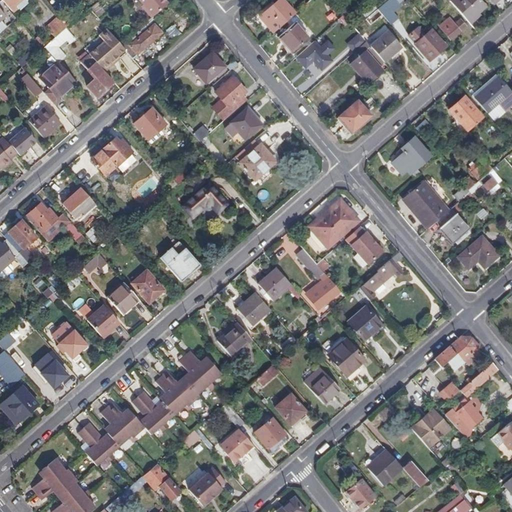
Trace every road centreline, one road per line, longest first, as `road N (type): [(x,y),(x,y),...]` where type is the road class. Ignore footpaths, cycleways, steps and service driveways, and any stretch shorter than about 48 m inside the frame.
road 1 (residential): [(0,468),(344,166)]
road 2 (residential): [(220,18),(0,211)]
road 3 (residential): [(297,466),(468,315)]
road 4 (residential): [(344,166),(511,19)]
road 5 (residential): [(344,166),(468,315)]
road 6 (residential): [(304,118),(220,18)]
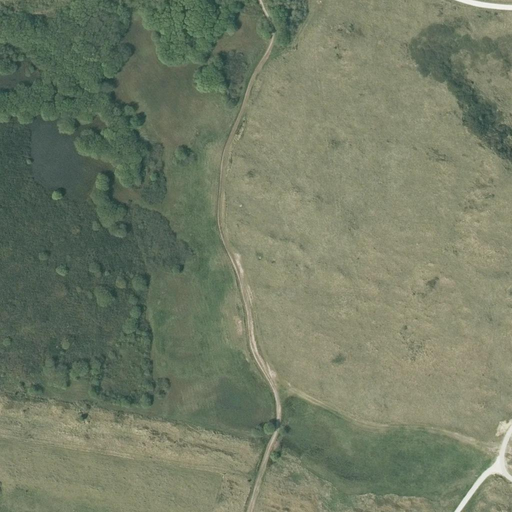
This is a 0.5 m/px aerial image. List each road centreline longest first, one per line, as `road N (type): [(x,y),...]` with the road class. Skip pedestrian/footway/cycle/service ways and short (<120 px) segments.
road 1 (unknown): [(262,0),(272,32),(227,149),(220,228),(242,282),(251,348),(276,399),(250,511)]
road 2 (unknown): [(511,454),(431,432),(387,430),(297,393),(276,399)]
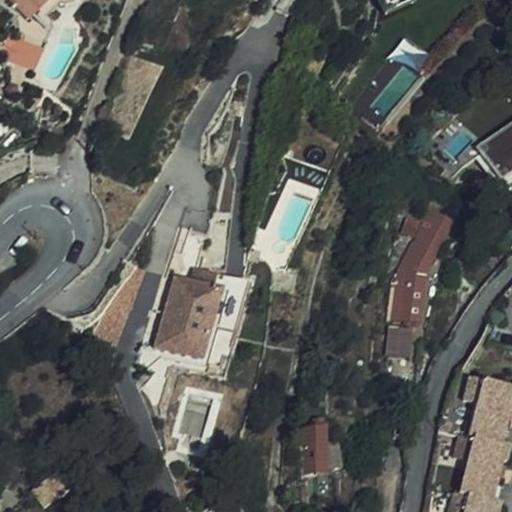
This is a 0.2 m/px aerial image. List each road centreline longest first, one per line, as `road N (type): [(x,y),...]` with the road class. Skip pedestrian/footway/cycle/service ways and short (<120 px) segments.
road 1 (residential): [(511,267),(445,361),(421,435),(410,511)]
road 2 (tertiary): [(0,318),(67,261),(73,238),(63,215),(45,206),(17,210),(0,224)]
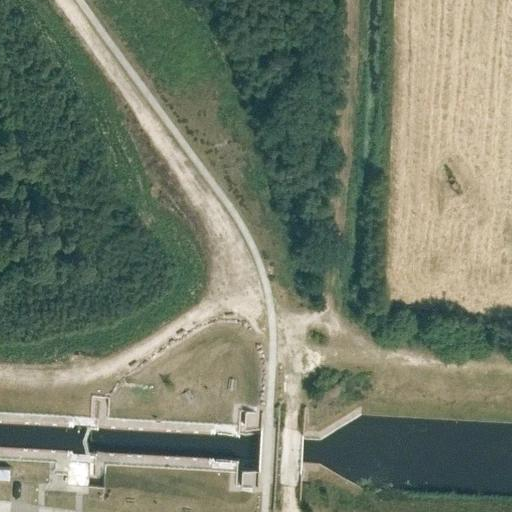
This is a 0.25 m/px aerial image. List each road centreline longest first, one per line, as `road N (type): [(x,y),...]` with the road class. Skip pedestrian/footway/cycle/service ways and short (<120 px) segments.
road 1 (track): [(60,0),(221,235),(241,289)]
road 2 (track): [(0,369),(54,371),(133,355),(241,289),(270,313)]
road 3 (track): [(270,313),(291,336),(287,511)]
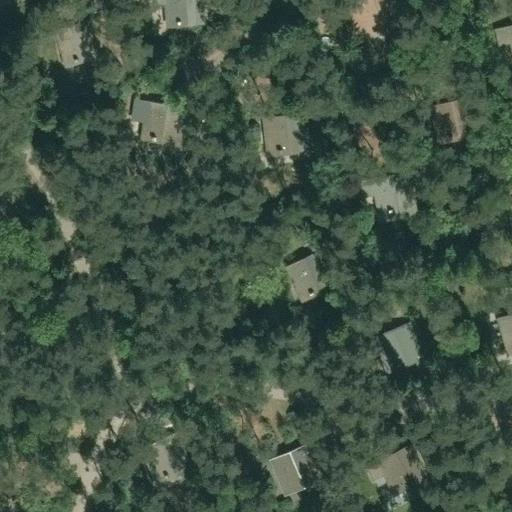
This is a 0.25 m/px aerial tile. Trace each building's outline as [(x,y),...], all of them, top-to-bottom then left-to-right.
[(181,21),(181,24),(204,23),(202,0),(153,0),(154,4),(166,3),(167,20),(177,19),(177,21),(181,21)] [(339,16),(351,46),(363,41),(372,37),(373,40),(376,38),(375,36),(389,30),(392,36),(394,41),(402,37),(388,2),(387,0),(372,0),(373,2),(352,11),(351,11),(339,16)] [(83,23),(84,24),(56,32),(64,62),(93,55),(86,30),(92,29),(90,21),(83,23)] [(511,28),(497,32),(500,47),(511,44),(511,45),(511,28)] [(468,134),(469,139),(477,137),(469,99),(467,100),(460,102),(461,103),(433,109),(440,140),(449,138),(450,141),(454,140),(453,137),(468,134)] [(169,152),(176,154),(184,109),(177,107),(177,109),(149,103),(143,135),(153,136),(152,139),(156,140),(157,137),(171,140),(169,152)] [(293,115),(293,116),(265,120),(270,152),(299,148),(295,123),(301,122),(300,114),(293,115)] [(401,176),(401,177),(362,186),(365,201),(377,198),(380,214),(408,208),(411,220),(418,218),(409,174),(401,176)] [(314,254),(314,255),(288,267),(300,296),(328,284),(318,261),(323,259),(320,252),(314,254)] [(505,350),(511,348),(511,315),(497,319),(505,350)] [(399,363),(413,358),(417,370),(427,367),(425,361),(423,361),(412,324),(411,324),(411,325),(403,327),(403,328),(365,340),(370,355),(381,351),(386,367),(396,364),(396,367),(400,366),(399,363)] [(156,480),(165,476),(166,479),(170,478),(169,475),(183,469),(188,480),(195,477),(178,435),(170,439),(170,440),(144,451),(156,480)] [(300,452),(273,463),(285,492),(312,481),(303,458),(309,456),(306,448),(299,451),(300,452)] [(426,477),(415,455),(411,448),(405,451),(405,452),(369,469),(374,480),(383,475),(391,494),(426,477)]
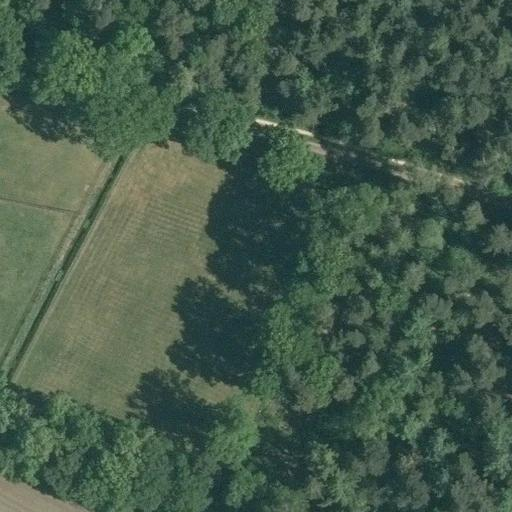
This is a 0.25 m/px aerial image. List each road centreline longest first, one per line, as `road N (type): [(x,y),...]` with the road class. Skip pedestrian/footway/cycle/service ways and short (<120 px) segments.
road 1 (track): [(511,206),(187,113),(0,89)]
road 2 (track): [(155,511),(0,434)]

:::

■ **Challenge**: Repeat the records above word for word, leaving out the pictures.

■ **The completed task**:
Trace every road centreline, one road per line, longest first, as `road N (type): [(x,y),(x,y),...]` where type is the road class. Ignore footpaths, cycleways, steps and service driveways, and any stretch shorter than about 48 m inside the frame.
road 1 (residential): [(0,468),(344,166)]
road 2 (residential): [(220,18),(0,211)]
road 3 (residential): [(297,466),(468,315)]
road 4 (residential): [(344,166),(511,19)]
road 5 (residential): [(344,166),(468,315)]
road 6 (residential): [(304,118),(220,18)]
This is a 0.5 m/px aerial image. List each road centreline longest first, one per line, as `road N (type): [(x,y),...]` with the road class. Skip pedestrian/footway/cycle/service ways and short (<120 px) segments.
road 1 (unknown): [(262,0),(272,32),(227,149),(220,228),(242,282),(251,348),(276,399),(250,511)]
road 2 (unknown): [(511,454),(431,432),(387,430),(297,393),(276,399)]
This is a 0.2 m/px aerial image. List each road centreline longest first, one per line, as `road N (type): [(x,y),...]` with the road class. Skip pedestrian/footway/cycle/service ways and short (<120 px) segments.
road 1 (residential): [(511,267),(445,361),(421,435),(410,511)]
road 2 (tertiary): [(0,318),(67,261),(73,238),(63,215),(45,206),(17,210),(0,224)]
This is a 0.25 m/px aerial image. List each road centreline longest first, one per line, as `road N (type): [(x,y),...]` with the road class. Skip pedestrian/footway/cycle/service ways and short (<120 px) segments.
road 1 (track): [(60,0),(221,235),(241,289)]
road 2 (track): [(0,369),(54,371),(133,355),(241,289),(270,313)]
road 3 (track): [(270,313),(291,336),(287,511)]
This is a 0.25 m/px aerial tile. Trace each building's outline as [(x,y),...], all of them, top-to-bottom then left-to-right.
[(181,21),(181,24),(204,23),(202,0),(153,0),(154,4),(166,3),(167,20),(177,19),(177,21),(181,21)] [(339,16),(351,46),(363,41),(372,37),(373,40),(376,38),(375,36),(389,30),(392,36),(394,41),(402,37),(388,2),(387,0),(372,0),(373,2),(352,11),(351,11),(339,16)] [(83,23),(84,24),(56,32),(64,62),(93,55),(86,30),(92,29),(90,21),(83,23)] [(511,28),(497,32),(500,47),(511,44),(511,45),(511,28)] [(468,134),(469,139),(477,137),(469,99),(467,100),(460,102),(461,103),(433,109),(440,140),(449,138),(450,141),(454,140),(453,137),(468,134)] [(169,152),(176,154),(184,109),(177,107),(177,109),(149,103),(143,135),(153,136),(152,139),(156,140),(157,137),(171,140),(169,152)] [(293,115),(293,116),(265,120),(270,152),(299,148),(295,123),(301,122),(300,114),(293,115)] [(401,176),(401,177),(362,186),(365,201),(377,198),(380,214),(408,208),(411,220),(418,218),(409,174),(401,176)] [(314,254),(314,255),(288,267),(300,296),(328,284),(318,261),(323,259),(320,252),(314,254)] [(505,350),(511,348),(511,315),(497,319),(505,350)] [(399,363),(413,358),(417,370),(427,367),(425,361),(423,361),(412,324),(411,324),(411,325),(403,327),(403,328),(365,340),(370,355),(381,351),(386,367),(396,364),(396,367),(400,366),(399,363)] [(156,480),(165,476),(166,479),(170,478),(169,475),(183,469),(188,480),(195,477),(178,435),(170,439),(170,440),(144,451),(156,480)] [(300,452),(273,463),(285,492),(312,481),(303,458),(309,456),(306,448),(299,451),(300,452)] [(426,477),(415,455),(411,448),(405,451),(405,452),(369,469),(374,480),(383,475),(391,494),(426,477)]
This is a 0.25 m/px aerial image. List each road centreline longest first, one per line, as `road N (type): [(x,y),...]` with the road class. Skip pedestrian/footway/cycle/service ways and short (<120 px) segments.
road 1 (track): [(511,206),(187,113),(0,89)]
road 2 (track): [(155,511),(0,434)]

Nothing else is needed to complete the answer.